> [ASSIGNED TASK] Would you please write out every record exactly?

> [Dataset excerpts]
•••••
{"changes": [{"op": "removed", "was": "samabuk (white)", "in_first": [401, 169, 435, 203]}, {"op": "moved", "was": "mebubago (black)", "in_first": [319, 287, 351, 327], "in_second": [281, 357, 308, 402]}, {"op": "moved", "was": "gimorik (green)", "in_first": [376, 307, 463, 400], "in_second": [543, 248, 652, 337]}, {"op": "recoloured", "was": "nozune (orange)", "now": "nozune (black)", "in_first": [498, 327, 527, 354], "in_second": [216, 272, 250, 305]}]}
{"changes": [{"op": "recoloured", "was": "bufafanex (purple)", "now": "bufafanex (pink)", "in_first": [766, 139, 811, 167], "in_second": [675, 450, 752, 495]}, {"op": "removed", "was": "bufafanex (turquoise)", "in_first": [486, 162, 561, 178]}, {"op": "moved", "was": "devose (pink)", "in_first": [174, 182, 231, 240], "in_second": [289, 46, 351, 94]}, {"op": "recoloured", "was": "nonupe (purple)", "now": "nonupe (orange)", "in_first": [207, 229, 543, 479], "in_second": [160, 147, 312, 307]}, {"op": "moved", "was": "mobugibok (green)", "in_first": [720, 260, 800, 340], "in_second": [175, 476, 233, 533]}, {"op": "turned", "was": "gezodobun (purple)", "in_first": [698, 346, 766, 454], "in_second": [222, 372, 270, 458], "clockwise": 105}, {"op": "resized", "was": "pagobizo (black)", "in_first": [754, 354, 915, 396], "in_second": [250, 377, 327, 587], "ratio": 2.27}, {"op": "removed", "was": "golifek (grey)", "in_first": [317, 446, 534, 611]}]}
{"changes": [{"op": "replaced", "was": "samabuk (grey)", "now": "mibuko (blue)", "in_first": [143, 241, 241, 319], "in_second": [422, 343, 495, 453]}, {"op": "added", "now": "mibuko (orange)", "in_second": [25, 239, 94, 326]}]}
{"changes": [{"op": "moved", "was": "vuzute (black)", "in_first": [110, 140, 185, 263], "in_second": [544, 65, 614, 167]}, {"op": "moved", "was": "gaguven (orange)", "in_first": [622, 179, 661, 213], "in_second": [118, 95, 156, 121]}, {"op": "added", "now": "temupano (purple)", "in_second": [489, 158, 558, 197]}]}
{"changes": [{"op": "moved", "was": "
•••••
> [WRITTEN ANSWER]
{"changes": [{"op": "removed", "was": "samabuk (white)", "in_first": [401, 169, 435, 203]}, {"op": "moved", "was": "mebubago (black)", "in_first": [319, 287, 351, 327], "in_second": [281, 357, 308, 402]}, {"op": "moved", "was": "gimorik (green)", "in_first": [376, 307, 463, 400], "in_second": [543, 248, 652, 337]}, {"op": "recoloured", "was": "nozune (orange)", "now": "nozune (black)", "in_first": [498, 327, 527, 354], "in_second": [216, 272, 250, 305]}]}
{"changes": [{"op": "recoloured", "was": "bufafanex (purple)", "now": "bufafanex (pink)", "in_first": [766, 139, 811, 167], "in_second": [675, 450, 752, 495]}, {"op": "removed", "was": "bufafanex (turquoise)", "in_first": [486, 162, 561, 178]}, {"op": "moved", "was": "devose (pink)", "in_first": [174, 182, 231, 240], "in_second": [289, 46, 351, 94]}, {"op": "recoloured", "was": "nonupe (purple)", "now": "nonupe (orange)", "in_first": [207, 229, 543, 479], "in_second": [160, 147, 312, 307]}, {"op": "moved", "was": "mobugibok (green)", "in_first": [720, 260, 800, 340], "in_second": [175, 476, 233, 533]}, {"op": "turned", "was": "gezodobun (purple)", "in_first": [698, 346, 766, 454], "in_second": [222, 372, 270, 458], "clockwise": 105}, {"op": "resized", "was": "pagobizo (black)", "in_first": [754, 354, 915, 396], "in_second": [250, 377, 327, 587], "ratio": 2.27}, {"op": "removed", "was": "golifek (grey)", "in_first": [317, 446, 534, 611]}]}
{"changes": [{"op": "replaced", "was": "samabuk (grey)", "now": "mibuko (blue)", "in_first": [143, 241, 241, 319], "in_second": [422, 343, 495, 453]}, {"op": "added", "now": "mibuko (orange)", "in_second": [25, 239, 94, 326]}]}
{"changes": [{"op": "moved", "was": "vuzute (black)", "in_first": [110, 140, 185, 263], "in_second": [544, 65, 614, 167]}, {"op": "moved", "was": "gaguven (orange)", "in_first": [622, 179, 661, 213], "in_second": [118, 95, 156, 121]}, {"op": "added", "now": "temupano (purple)", "in_second": [489, 158, 558, 197]}]}
{"changes": [{"op": "moved", "was": "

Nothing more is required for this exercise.